> **Work to complete**
Find the string "orange" in the records. Copy every line it appears in.

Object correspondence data
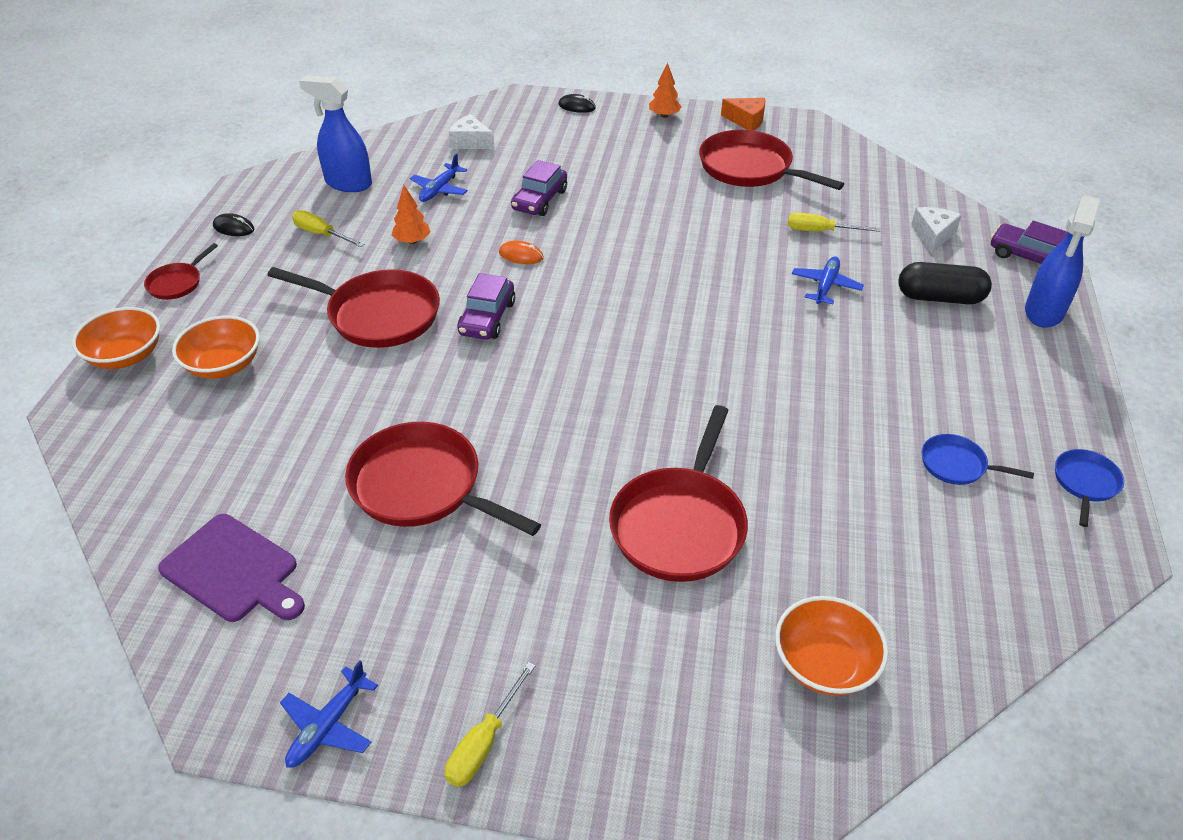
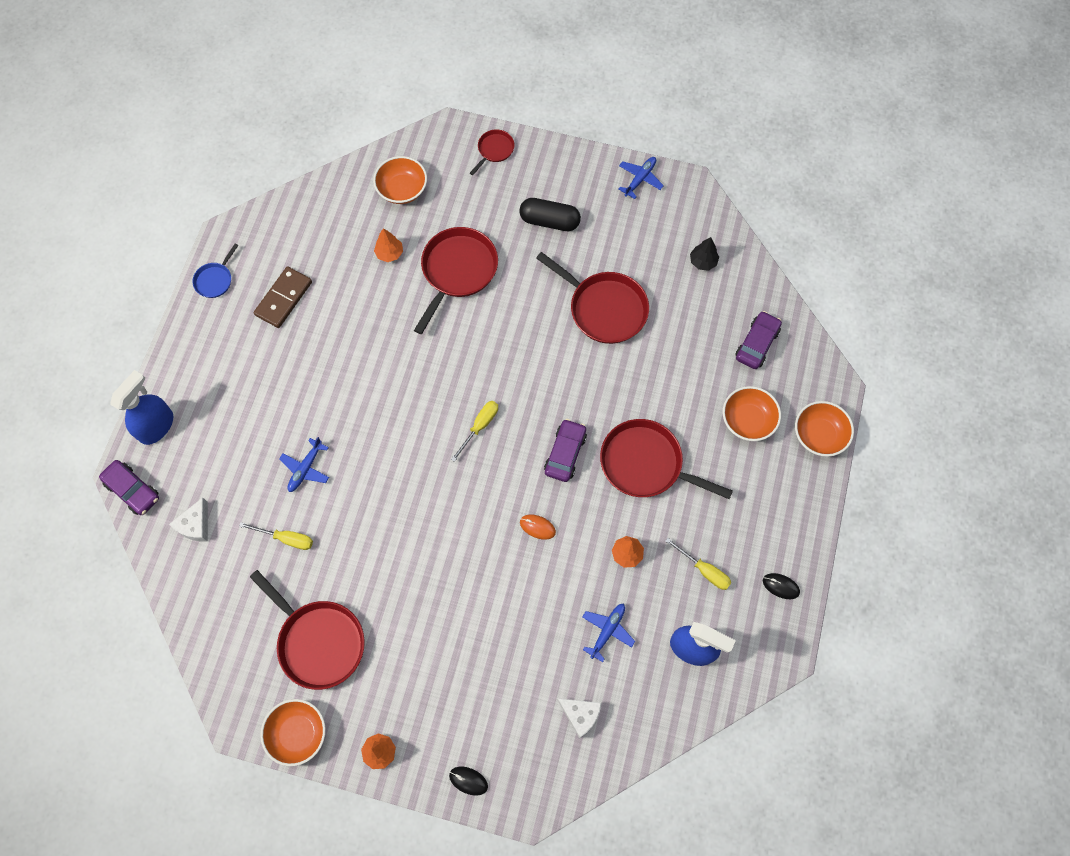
camera: 175 degrees left, 25 degrees up
(177, 283) = (807, 514): red pan -> red pan (494, 150)
(234, 571) = (703, 262): purple cutting board -> black tree
(484, 743) = (568, 166): yellow screwdriver -> yellow screwdriver (480, 426)
(540, 200) = (517, 606): purple car -> purple car (756, 344)
(746, 121) = (297, 733): orange cheese -> orange bowl
(808, 544) = (389, 253): none -> orange tree
(939, 298) = (225, 448): black capsule -> black capsule (549, 221)
(957, 465) = (283, 298): blue pan -> brown domino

> **Written reply**
(746, 121) = (297, 733): orange cheese -> orange bowl
(808, 544) = (389, 253): none -> orange tree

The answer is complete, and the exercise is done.